» **Goal of the exercise**: The pictures stay out. Please retype every line below exactly.

---- Record extracts

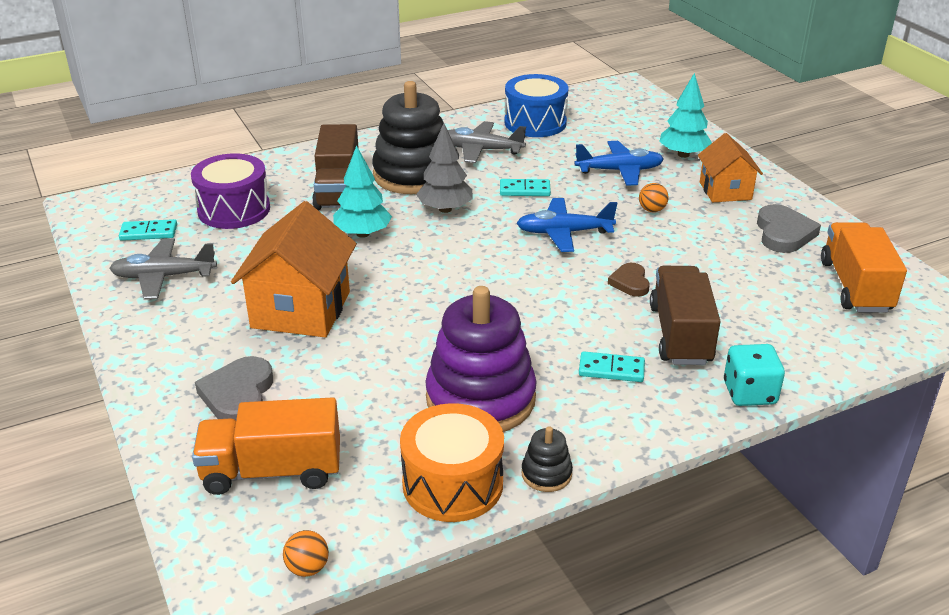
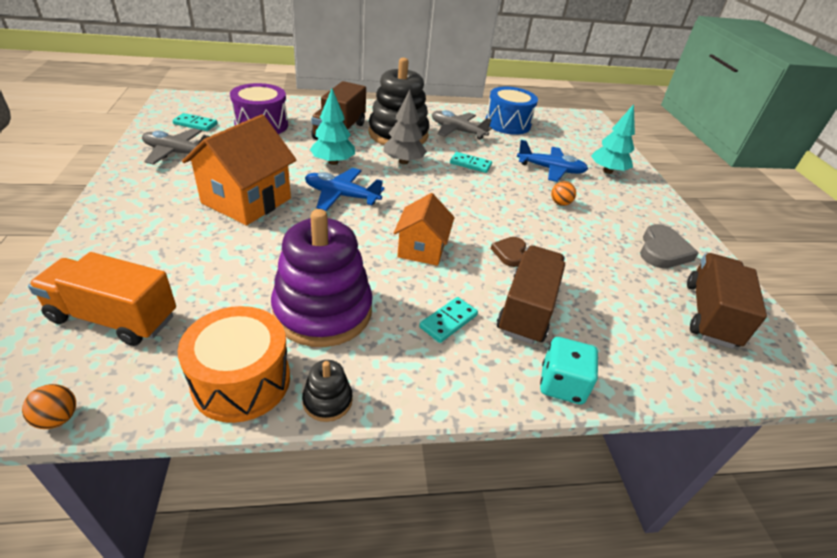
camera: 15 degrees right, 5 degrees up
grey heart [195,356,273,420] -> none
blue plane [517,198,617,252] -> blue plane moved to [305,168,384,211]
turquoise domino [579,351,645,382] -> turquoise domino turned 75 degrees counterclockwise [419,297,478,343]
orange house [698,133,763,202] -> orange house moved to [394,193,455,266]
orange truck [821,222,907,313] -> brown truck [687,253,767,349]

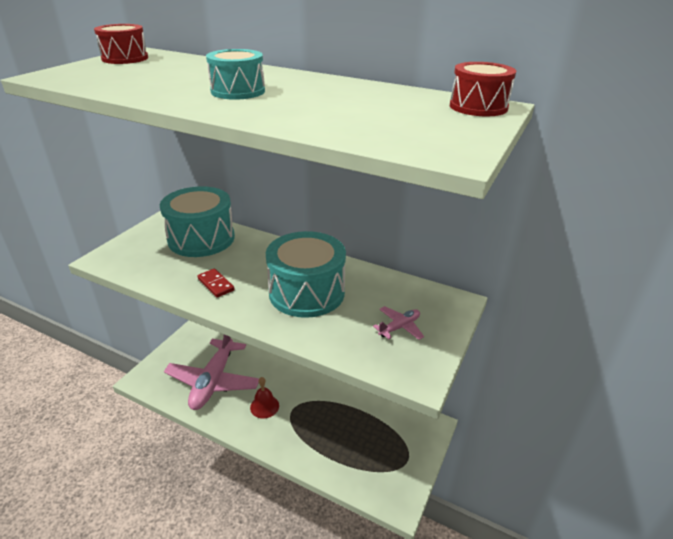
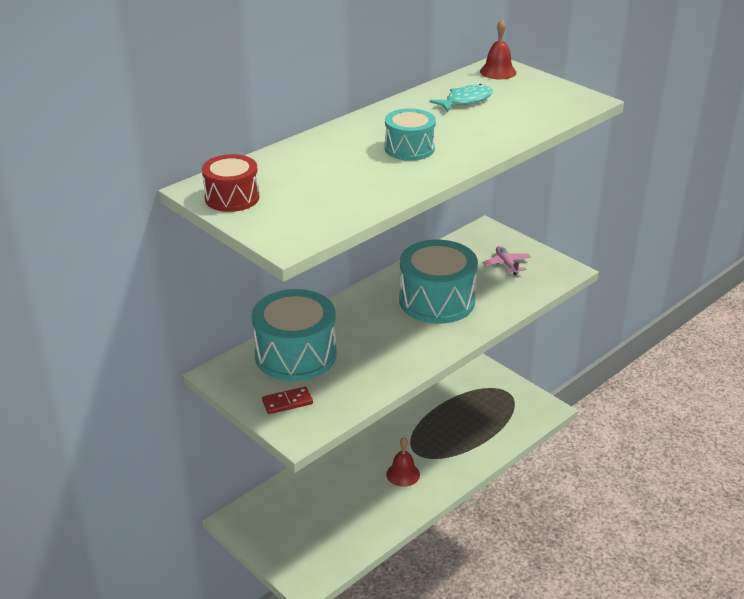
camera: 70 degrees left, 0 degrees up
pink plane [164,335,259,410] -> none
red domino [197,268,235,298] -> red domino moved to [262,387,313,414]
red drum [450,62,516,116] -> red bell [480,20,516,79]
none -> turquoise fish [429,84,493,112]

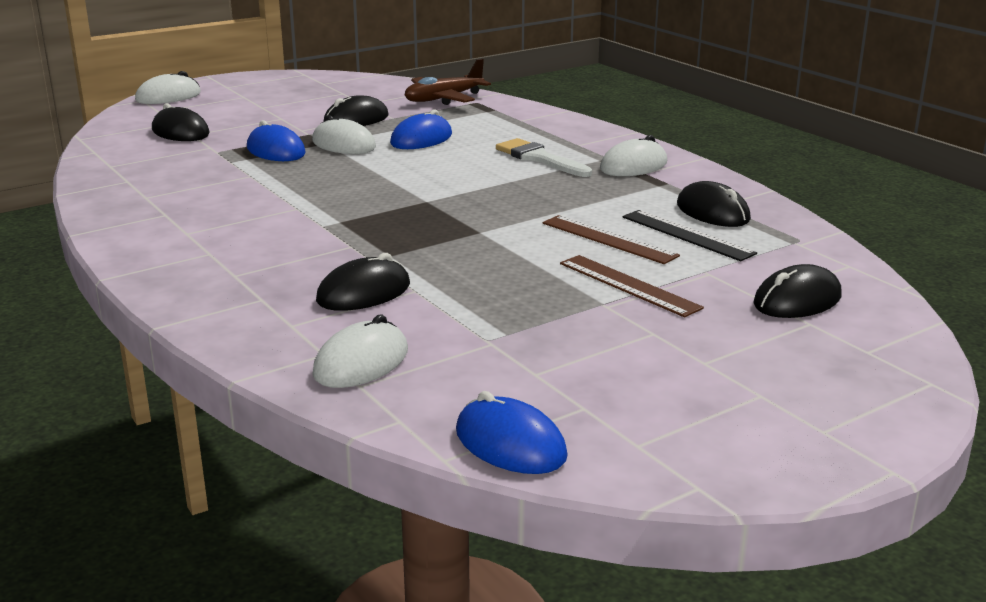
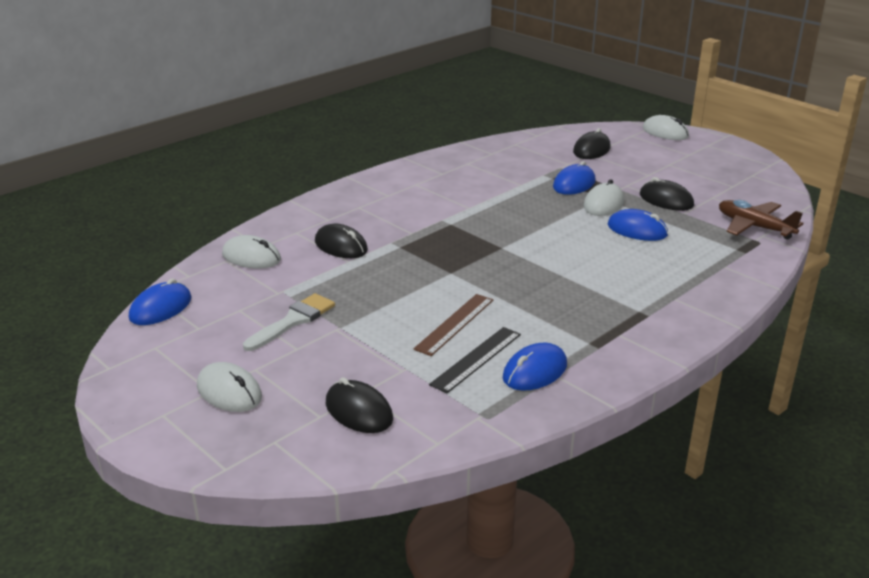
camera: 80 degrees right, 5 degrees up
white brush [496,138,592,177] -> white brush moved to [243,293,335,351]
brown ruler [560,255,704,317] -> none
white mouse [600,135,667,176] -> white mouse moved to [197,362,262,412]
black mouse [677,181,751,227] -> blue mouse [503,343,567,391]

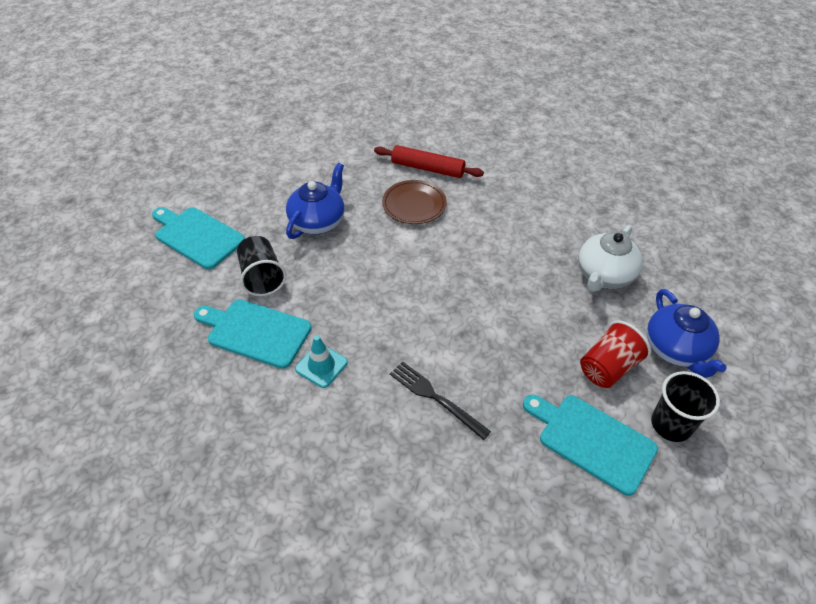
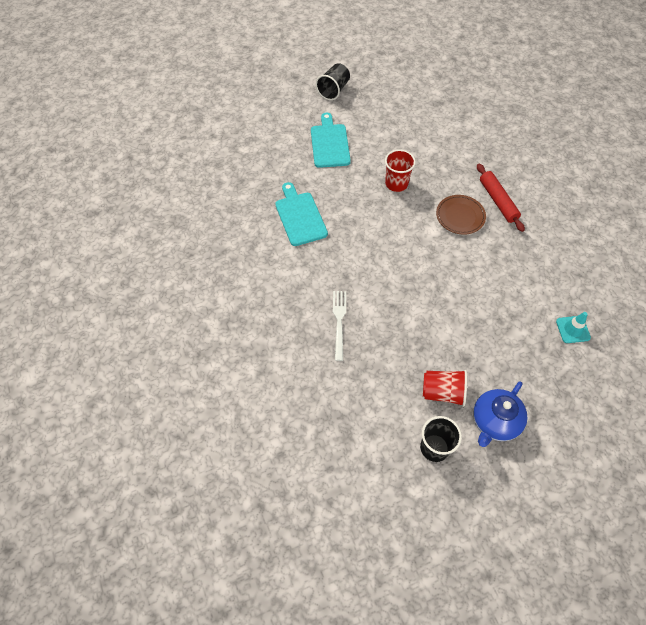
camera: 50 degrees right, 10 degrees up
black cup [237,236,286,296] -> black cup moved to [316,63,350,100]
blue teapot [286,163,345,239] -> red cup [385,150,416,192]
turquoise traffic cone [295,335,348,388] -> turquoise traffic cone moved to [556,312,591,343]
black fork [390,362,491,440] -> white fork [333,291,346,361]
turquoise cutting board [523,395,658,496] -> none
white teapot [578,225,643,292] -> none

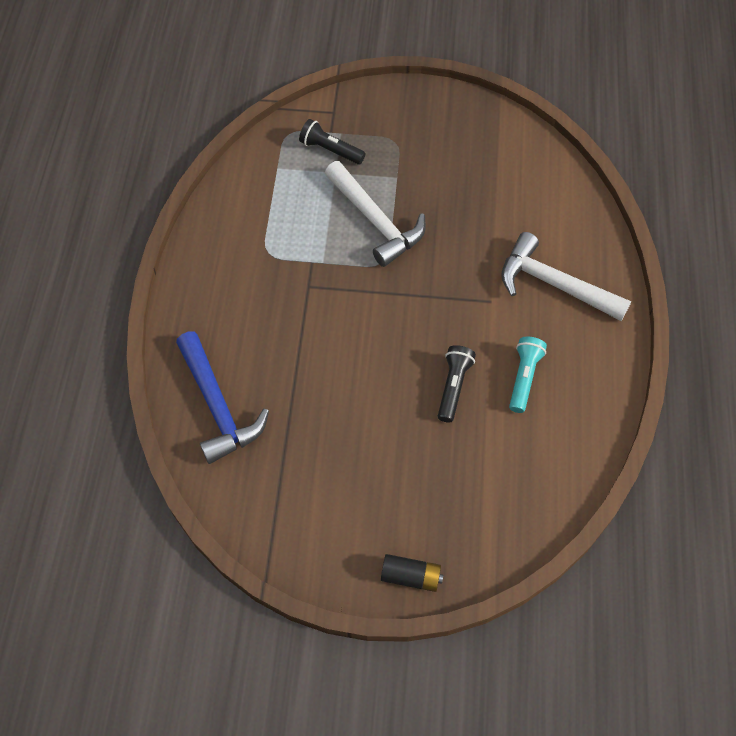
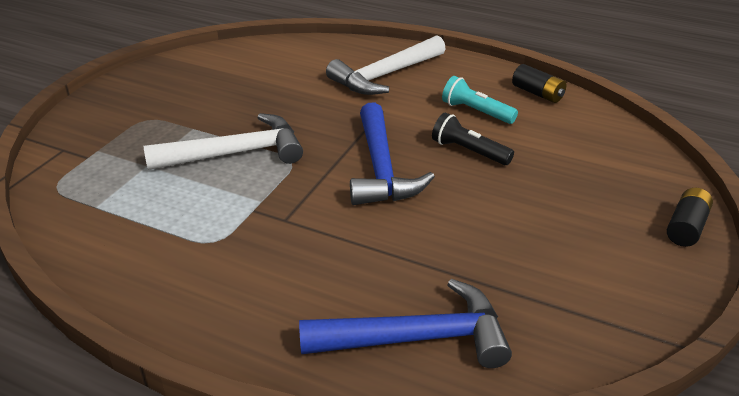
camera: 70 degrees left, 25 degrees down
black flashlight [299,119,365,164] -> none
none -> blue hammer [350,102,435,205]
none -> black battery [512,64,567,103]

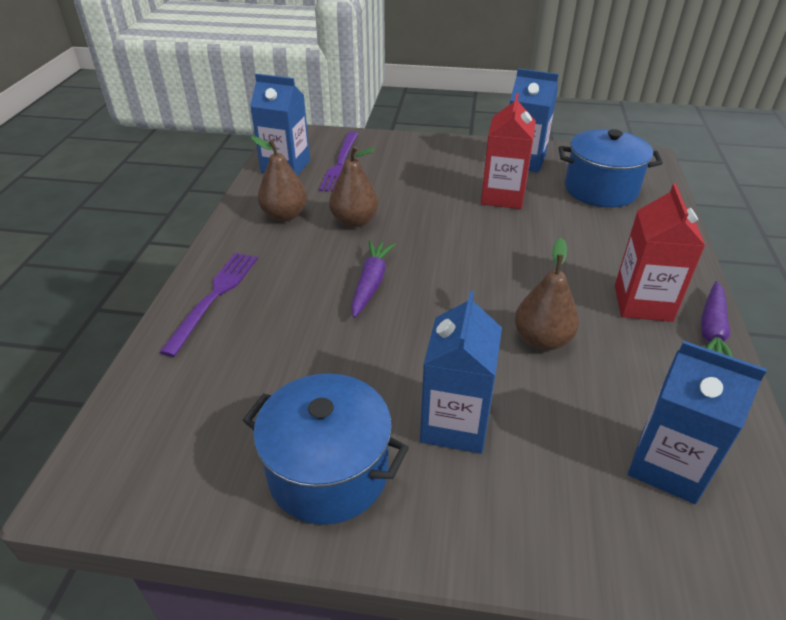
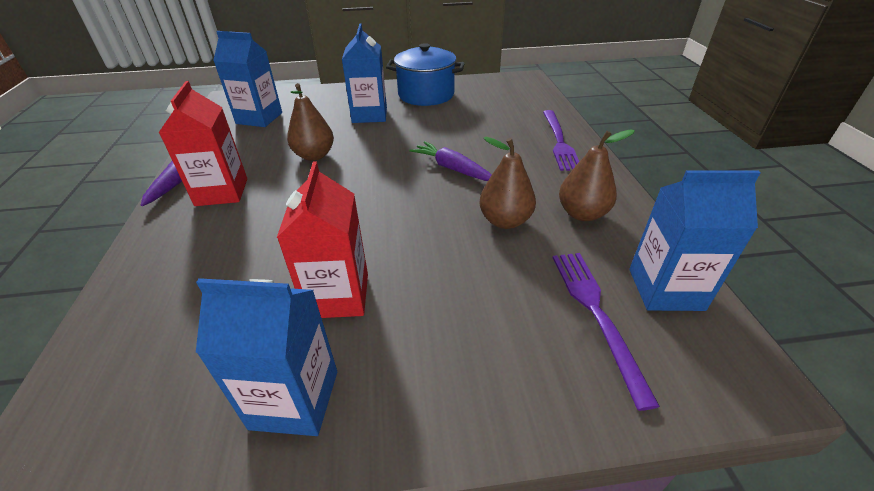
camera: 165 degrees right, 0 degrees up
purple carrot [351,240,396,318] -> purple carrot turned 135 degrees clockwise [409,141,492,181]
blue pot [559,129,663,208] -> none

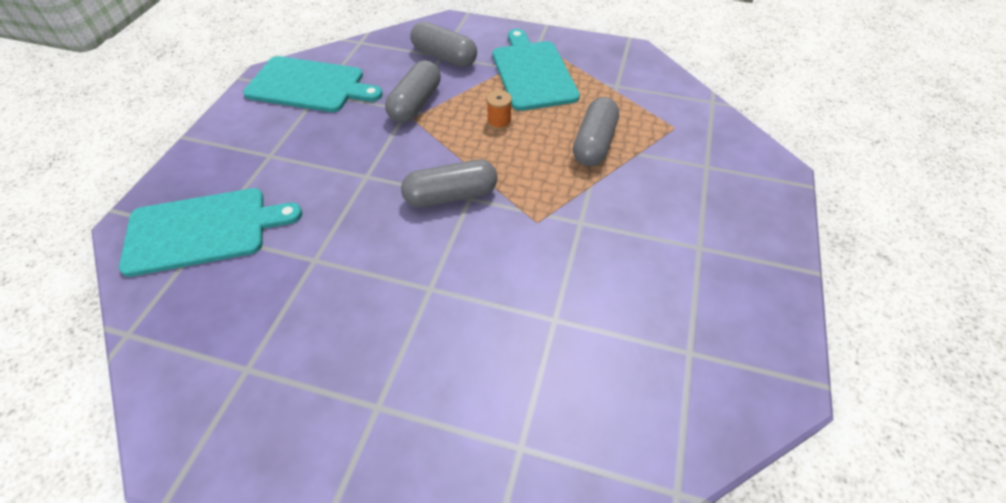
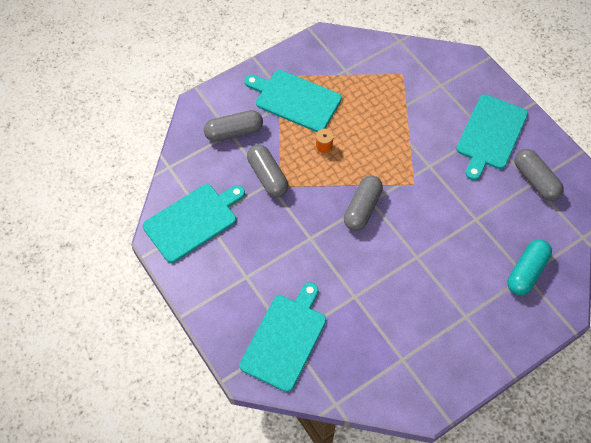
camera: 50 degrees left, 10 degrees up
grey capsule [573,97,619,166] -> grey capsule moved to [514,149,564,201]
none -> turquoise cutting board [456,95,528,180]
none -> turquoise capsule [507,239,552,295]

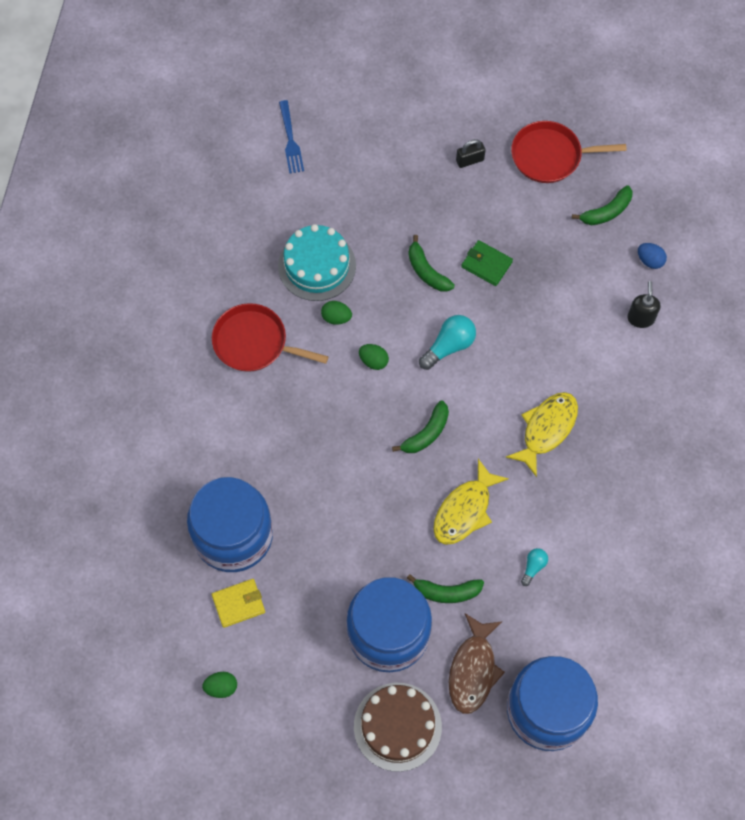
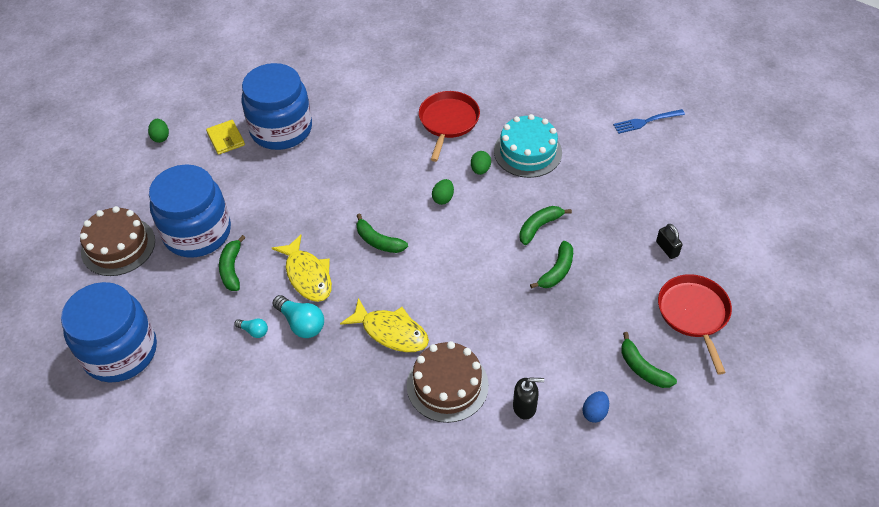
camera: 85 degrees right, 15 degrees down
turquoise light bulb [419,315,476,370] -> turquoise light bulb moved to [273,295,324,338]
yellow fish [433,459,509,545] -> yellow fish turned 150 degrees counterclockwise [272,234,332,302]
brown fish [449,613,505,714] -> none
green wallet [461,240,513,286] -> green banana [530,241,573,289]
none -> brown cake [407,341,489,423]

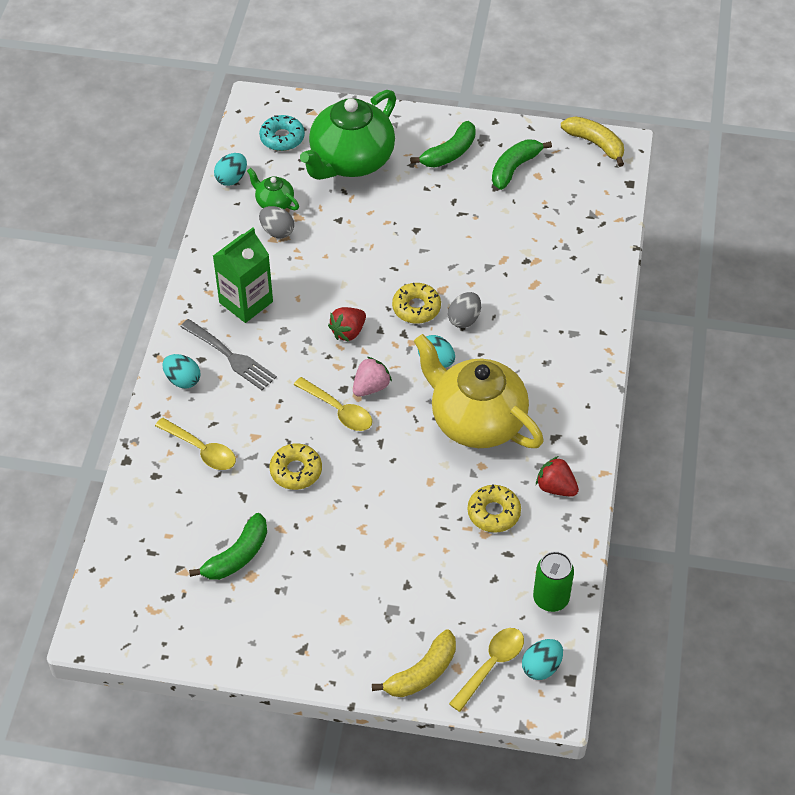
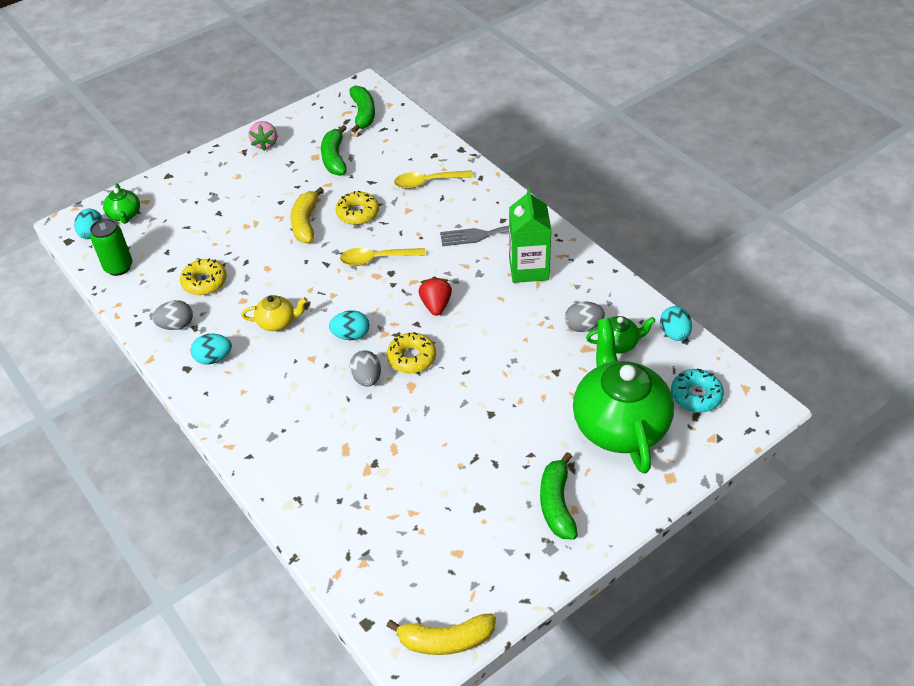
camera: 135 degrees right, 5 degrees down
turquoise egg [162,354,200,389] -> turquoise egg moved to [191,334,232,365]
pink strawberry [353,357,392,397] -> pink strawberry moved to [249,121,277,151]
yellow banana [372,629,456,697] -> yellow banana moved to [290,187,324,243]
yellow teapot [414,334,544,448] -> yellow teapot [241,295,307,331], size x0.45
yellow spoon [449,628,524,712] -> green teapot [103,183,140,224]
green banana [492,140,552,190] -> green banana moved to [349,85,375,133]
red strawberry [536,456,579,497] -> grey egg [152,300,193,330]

--------

» **Completed exercise**:
camera: 15 degrees right, 5 degrees up
grey heart [195,356,273,420] -> none
blue plane [517,198,617,252] -> blue plane moved to [305,168,384,211]
turquoise domino [579,351,645,382] -> turquoise domino turned 75 degrees counterclockwise [419,297,478,343]
orange house [698,133,763,202] -> orange house moved to [394,193,455,266]
orange truck [821,222,907,313] -> brown truck [687,253,767,349]

camera: 70 degrees left, 0 degrees up
pink plane [164,335,259,410] -> none
red domino [197,268,235,298] -> red domino moved to [262,387,313,414]
red drum [450,62,516,116] -> red bell [480,20,516,79]
none -> turquoise fish [429,84,493,112]

camera: 80 degrees right, 5 degrees up
white brush [496,138,592,177] -> white brush moved to [243,293,335,351]
brown ruler [560,255,704,317] -> none
white mouse [600,135,667,176] -> white mouse moved to [197,362,262,412]
black mouse [677,181,751,227] -> blue mouse [503,343,567,391]

camera: 50 degrees right, 10 degrees up
black cup [237,236,286,296] -> black cup moved to [316,63,350,100]
blue teapot [286,163,345,239] -> red cup [385,150,416,192]
turquoise traffic cone [295,335,348,388] -> turquoise traffic cone moved to [556,312,591,343]
black fork [390,362,491,440] -> white fork [333,291,346,361]
turquoise cutting board [523,395,658,496] -> none
white teapot [578,225,643,292] -> none

camera: 70 degrees left, 25 degrees down
black flashlight [299,119,365,164] -> none
none -> blue hammer [350,102,435,205]
none -> black battery [512,64,567,103]

camera: 165 degrees right, 0 degrees up
purple carrot [351,240,396,318] -> purple carrot turned 135 degrees clockwise [409,141,492,181]
blue pot [559,129,663,208] -> none

camera: 50 degrees left, 10 degrees up
grey capsule [573,97,619,166] -> grey capsule moved to [514,149,564,201]
none -> turquoise cutting board [456,95,528,180]
none -> turquoise capsule [507,239,552,295]

camera: 85 degrees right, 15 degrees down
turquoise light bulb [419,315,476,370] -> turquoise light bulb moved to [273,295,324,338]
yellow fish [433,459,509,545] -> yellow fish turned 150 degrees counterclockwise [272,234,332,302]
brown fish [449,613,505,714] -> none
green wallet [461,240,513,286] -> green banana [530,241,573,289]
none -> brown cake [407,341,489,423]

camera: 135 degrees right, 5 degrees down
turquoise egg [162,354,200,389] -> turquoise egg moved to [191,334,232,365]
pink strawberry [353,357,392,397] -> pink strawberry moved to [249,121,277,151]
yellow banana [372,629,456,697] -> yellow banana moved to [290,187,324,243]
yellow teapot [414,334,544,448] -> yellow teapot [241,295,307,331], size x0.45
yellow spoon [449,628,524,712] -> green teapot [103,183,140,224]
green banana [492,140,552,190] -> green banana moved to [349,85,375,133]
red strawberry [536,456,579,497] -> grey egg [152,300,193,330]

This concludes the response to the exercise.